··· EXTRACTED ENTRIES ···

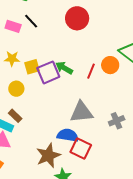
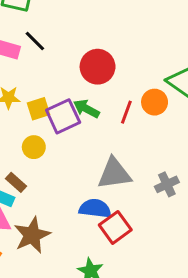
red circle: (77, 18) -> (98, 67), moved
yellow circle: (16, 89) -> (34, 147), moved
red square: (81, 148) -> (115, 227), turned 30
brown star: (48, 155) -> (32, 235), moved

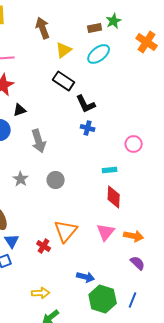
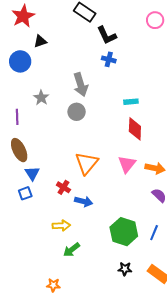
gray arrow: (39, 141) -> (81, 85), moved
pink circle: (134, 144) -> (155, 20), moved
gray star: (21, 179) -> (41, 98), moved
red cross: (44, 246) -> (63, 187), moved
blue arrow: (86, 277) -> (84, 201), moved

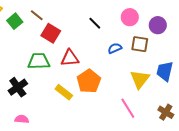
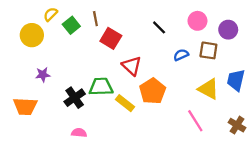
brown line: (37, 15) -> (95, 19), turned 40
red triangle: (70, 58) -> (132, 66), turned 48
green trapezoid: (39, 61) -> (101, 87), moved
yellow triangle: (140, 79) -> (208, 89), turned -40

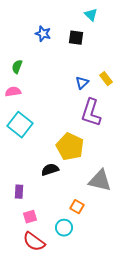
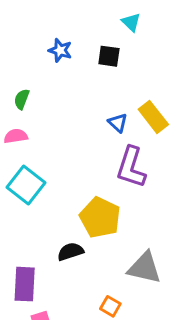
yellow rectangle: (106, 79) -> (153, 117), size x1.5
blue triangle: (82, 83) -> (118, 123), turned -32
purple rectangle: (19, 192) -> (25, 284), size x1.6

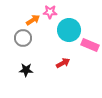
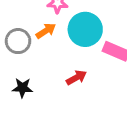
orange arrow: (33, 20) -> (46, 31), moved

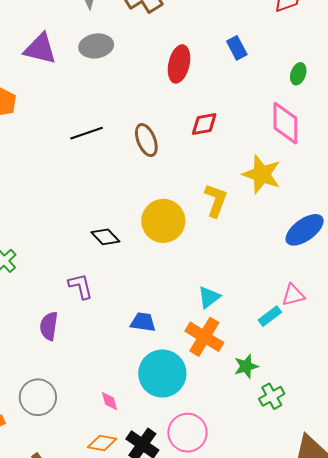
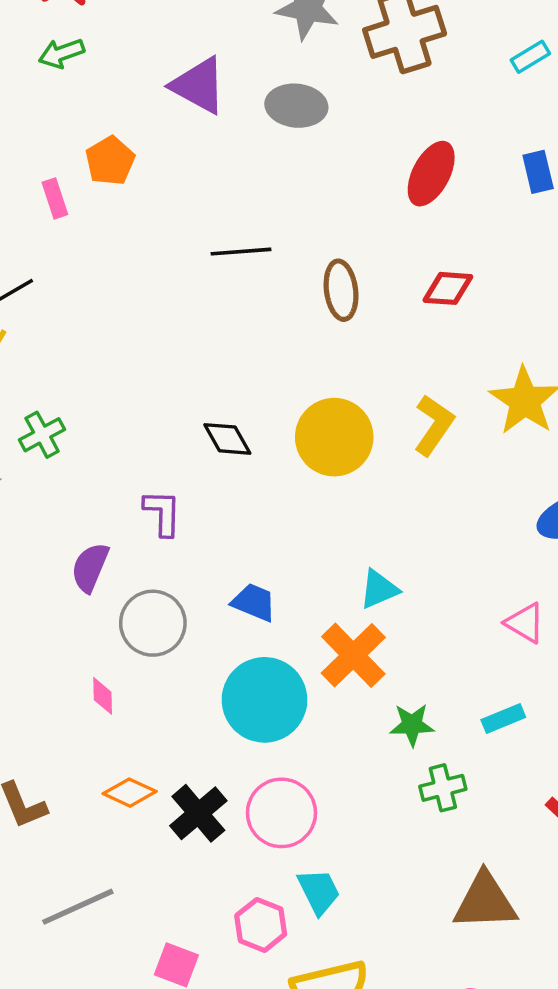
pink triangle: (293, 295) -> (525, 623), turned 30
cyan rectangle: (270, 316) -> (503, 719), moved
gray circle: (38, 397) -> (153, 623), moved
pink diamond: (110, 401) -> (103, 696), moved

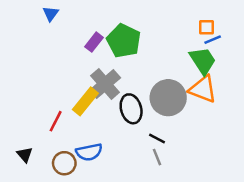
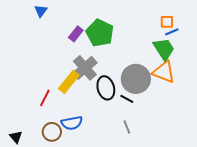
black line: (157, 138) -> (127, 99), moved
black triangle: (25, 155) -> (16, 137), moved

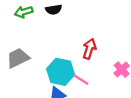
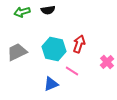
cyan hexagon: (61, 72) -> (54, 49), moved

···

WHAT TO DO:
Among the lines above, find each one containing the string "yellow" and copy it.

SOLUTION:
yellow circle: (16, 89) -> (34, 147), moved
yellow triangle: (140, 79) -> (208, 89), turned -40
yellow rectangle: (106, 79) -> (153, 117), size x1.5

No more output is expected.